Word for word, return every record.

Before-and-after object listings
· · · · ·

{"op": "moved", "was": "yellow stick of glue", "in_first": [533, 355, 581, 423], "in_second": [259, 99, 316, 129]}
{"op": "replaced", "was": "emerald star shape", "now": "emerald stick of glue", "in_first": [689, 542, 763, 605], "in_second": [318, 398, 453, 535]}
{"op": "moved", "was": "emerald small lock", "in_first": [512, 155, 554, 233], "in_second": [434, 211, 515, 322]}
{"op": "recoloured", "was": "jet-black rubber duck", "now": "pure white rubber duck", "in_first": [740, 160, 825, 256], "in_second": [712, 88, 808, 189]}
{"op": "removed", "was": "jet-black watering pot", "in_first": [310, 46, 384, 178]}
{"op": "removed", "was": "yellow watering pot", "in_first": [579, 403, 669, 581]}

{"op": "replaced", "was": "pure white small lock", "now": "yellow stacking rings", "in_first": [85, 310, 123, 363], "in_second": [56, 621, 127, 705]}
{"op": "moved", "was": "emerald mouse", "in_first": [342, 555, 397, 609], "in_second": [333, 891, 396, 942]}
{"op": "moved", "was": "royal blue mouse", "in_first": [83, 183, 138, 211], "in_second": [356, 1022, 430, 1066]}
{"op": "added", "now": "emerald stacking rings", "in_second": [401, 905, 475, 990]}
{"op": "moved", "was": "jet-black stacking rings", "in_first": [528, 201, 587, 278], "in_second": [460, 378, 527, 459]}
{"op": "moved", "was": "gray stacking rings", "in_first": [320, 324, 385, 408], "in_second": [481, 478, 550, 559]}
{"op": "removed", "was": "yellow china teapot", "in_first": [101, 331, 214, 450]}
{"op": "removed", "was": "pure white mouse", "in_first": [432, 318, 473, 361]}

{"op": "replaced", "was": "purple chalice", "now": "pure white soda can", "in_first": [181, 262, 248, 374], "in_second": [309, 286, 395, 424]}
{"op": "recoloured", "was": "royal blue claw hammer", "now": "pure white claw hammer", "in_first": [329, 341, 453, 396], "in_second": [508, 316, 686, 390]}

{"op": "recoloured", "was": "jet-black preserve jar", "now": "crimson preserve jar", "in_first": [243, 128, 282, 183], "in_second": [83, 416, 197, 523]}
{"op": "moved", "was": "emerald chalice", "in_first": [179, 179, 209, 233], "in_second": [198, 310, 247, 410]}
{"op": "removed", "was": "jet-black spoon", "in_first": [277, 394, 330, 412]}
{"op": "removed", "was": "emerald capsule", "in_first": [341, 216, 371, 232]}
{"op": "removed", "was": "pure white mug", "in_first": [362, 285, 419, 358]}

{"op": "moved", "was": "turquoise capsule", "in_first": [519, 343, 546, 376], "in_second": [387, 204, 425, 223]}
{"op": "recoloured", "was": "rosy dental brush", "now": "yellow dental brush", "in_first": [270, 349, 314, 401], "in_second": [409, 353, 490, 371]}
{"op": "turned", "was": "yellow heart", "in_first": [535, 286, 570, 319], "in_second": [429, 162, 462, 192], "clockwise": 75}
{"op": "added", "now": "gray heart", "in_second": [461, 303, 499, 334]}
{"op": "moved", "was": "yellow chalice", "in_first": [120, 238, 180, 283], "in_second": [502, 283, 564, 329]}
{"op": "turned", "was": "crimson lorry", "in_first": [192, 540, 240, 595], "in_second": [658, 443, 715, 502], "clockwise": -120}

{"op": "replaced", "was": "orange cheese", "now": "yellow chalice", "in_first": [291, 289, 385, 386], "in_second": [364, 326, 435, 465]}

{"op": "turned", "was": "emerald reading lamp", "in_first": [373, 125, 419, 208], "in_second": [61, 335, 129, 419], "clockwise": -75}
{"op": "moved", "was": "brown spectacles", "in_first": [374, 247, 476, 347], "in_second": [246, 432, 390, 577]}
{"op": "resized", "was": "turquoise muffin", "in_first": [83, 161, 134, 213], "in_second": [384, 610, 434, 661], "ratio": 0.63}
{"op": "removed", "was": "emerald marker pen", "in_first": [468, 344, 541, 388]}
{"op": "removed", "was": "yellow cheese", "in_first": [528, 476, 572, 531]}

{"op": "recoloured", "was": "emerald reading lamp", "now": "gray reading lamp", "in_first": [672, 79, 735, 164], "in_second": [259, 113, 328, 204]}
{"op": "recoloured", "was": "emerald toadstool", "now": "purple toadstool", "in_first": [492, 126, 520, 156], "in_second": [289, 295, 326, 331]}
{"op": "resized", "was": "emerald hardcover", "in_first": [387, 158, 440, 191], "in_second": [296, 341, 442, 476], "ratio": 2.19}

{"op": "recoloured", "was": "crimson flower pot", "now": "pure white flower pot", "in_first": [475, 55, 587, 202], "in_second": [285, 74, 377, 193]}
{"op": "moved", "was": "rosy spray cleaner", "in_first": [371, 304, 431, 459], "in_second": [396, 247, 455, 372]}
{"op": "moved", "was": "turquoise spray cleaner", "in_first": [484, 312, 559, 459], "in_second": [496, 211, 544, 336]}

· · · · ·

(Your solution):
{"op": "moved", "was": "yellow stick of glue", "in_first": [533, 355, 581, 423], "in_second": [259, 99, 316, 129]}
{"op": "replaced", "was": "emerald star shape", "now": "emerald stick of glue", "in_first": [689, 542, 763, 605], "in_second": [318, 398, 453, 535]}
{"op": "moved", "was": "emerald small lock", "in_first": [512, 155, 554, 233], "in_second": [434, 211, 515, 322]}
{"op": "recoloured", "was": "jet-black rubber duck", "now": "pure white rubber duck", "in_first": [740, 160, 825, 256], "in_second": [712, 88, 808, 189]}
{"op": "removed", "was": "jet-black watering pot", "in_first": [310, 46, 384, 178]}
{"op": "removed", "was": "yellow watering pot", "in_first": [579, 403, 669, 581]}

{"op": "replaced", "was": "pure white small lock", "now": "yellow stacking rings", "in_first": [85, 310, 123, 363], "in_second": [56, 621, 127, 705]}
{"op": "moved", "was": "emerald mouse", "in_first": [342, 555, 397, 609], "in_second": [333, 891, 396, 942]}
{"op": "moved", "was": "royal blue mouse", "in_first": [83, 183, 138, 211], "in_second": [356, 1022, 430, 1066]}
{"op": "added", "now": "emerald stacking rings", "in_second": [401, 905, 475, 990]}
{"op": "moved", "was": "jet-black stacking rings", "in_first": [528, 201, 587, 278], "in_second": [460, 378, 527, 459]}
{"op": "moved", "was": "gray stacking rings", "in_first": [320, 324, 385, 408], "in_second": [481, 478, 550, 559]}
{"op": "removed", "was": "yellow china teapot", "in_first": [101, 331, 214, 450]}
{"op": "removed", "was": "pure white mouse", "in_first": [432, 318, 473, 361]}

{"op": "replaced", "was": "purple chalice", "now": "pure white soda can", "in_first": [181, 262, 248, 374], "in_second": [309, 286, 395, 424]}
{"op": "recoloured", "was": "royal blue claw hammer", "now": "pure white claw hammer", "in_first": [329, 341, 453, 396], "in_second": [508, 316, 686, 390]}

{"op": "recoloured", "was": "jet-black preserve jar", "now": "crimson preserve jar", "in_first": [243, 128, 282, 183], "in_second": [83, 416, 197, 523]}
{"op": "moved", "was": "emerald chalice", "in_first": [179, 179, 209, 233], "in_second": [198, 310, 247, 410]}
{"op": "removed", "was": "jet-black spoon", "in_first": [277, 394, 330, 412]}
{"op": "removed", "was": "emerald capsule", "in_first": [341, 216, 371, 232]}
{"op": "removed", "was": "pure white mug", "in_first": [362, 285, 419, 358]}

{"op": "moved", "was": "turquoise capsule", "in_first": [519, 343, 546, 376], "in_second": [387, 204, 425, 223]}
{"op": "recoloured", "was": "rosy dental brush", "now": "yellow dental brush", "in_first": [270, 349, 314, 401], "in_second": [409, 353, 490, 371]}
{"op": "turned", "was": "yellow heart", "in_first": [535, 286, 570, 319], "in_second": [429, 162, 462, 192], "clockwise": 75}
{"op": "added", "now": "gray heart", "in_second": [461, 303, 499, 334]}
{"op": "moved", "was": "yellow chalice", "in_first": [120, 238, 180, 283], "in_second": [502, 283, 564, 329]}
{"op": "turned", "was": "crimson lorry", "in_first": [192, 540, 240, 595], "in_second": [658, 443, 715, 502], "clockwise": -120}

{"op": "replaced", "was": "orange cheese", "now": "yellow chalice", "in_first": [291, 289, 385, 386], "in_second": [364, 326, 435, 465]}

{"op": "turned", "was": "emerald reading lamp", "in_first": [373, 125, 419, 208], "in_second": [61, 335, 129, 419], "clockwise": -75}
{"op": "moved", "was": "brown spectacles", "in_first": [374, 247, 476, 347], "in_second": [246, 432, 390, 577]}
{"op": "resized", "was": "turquoise muffin", "in_first": [83, 161, 134, 213], "in_second": [384, 610, 434, 661], "ratio": 0.63}
{"op": "removed", "was": "emerald marker pen", "in_first": [468, 344, 541, 388]}
{"op": "removed", "was": "yellow cheese", "in_first": [528, 476, 572, 531]}

{"op": "recoloured", "was": "emerald reading lamp", "now": "gray reading lamp", "in_first": [672, 79, 735, 164], "in_second": [259, 113, 328, 204]}
{"op": "recoloured", "was": "emerald toadstool", "now": "purple toadstool", "in_first": [492, 126, 520, 156], "in_second": [289, 295, 326, 331]}
{"op": "resized", "was": "emerald hardcover", "in_first": [387, 158, 440, 191], "in_second": [296, 341, 442, 476], "ratio": 2.19}

{"op": "recoloured", "was": "crimson flower pot", "now": "pure white flower pot", "in_first": [475, 55, 587, 202], "in_second": [285, 74, 377, 193]}
{"op": "moved", "was": "rosy spray cleaner", "in_first": [371, 304, 431, 459], "in_second": [396, 247, 455, 372]}
{"op": "moved", "was": "turquoise spray cleaner", "in_first": [484, 312, 559, 459], "in_second": [496, 211, 544, 336]}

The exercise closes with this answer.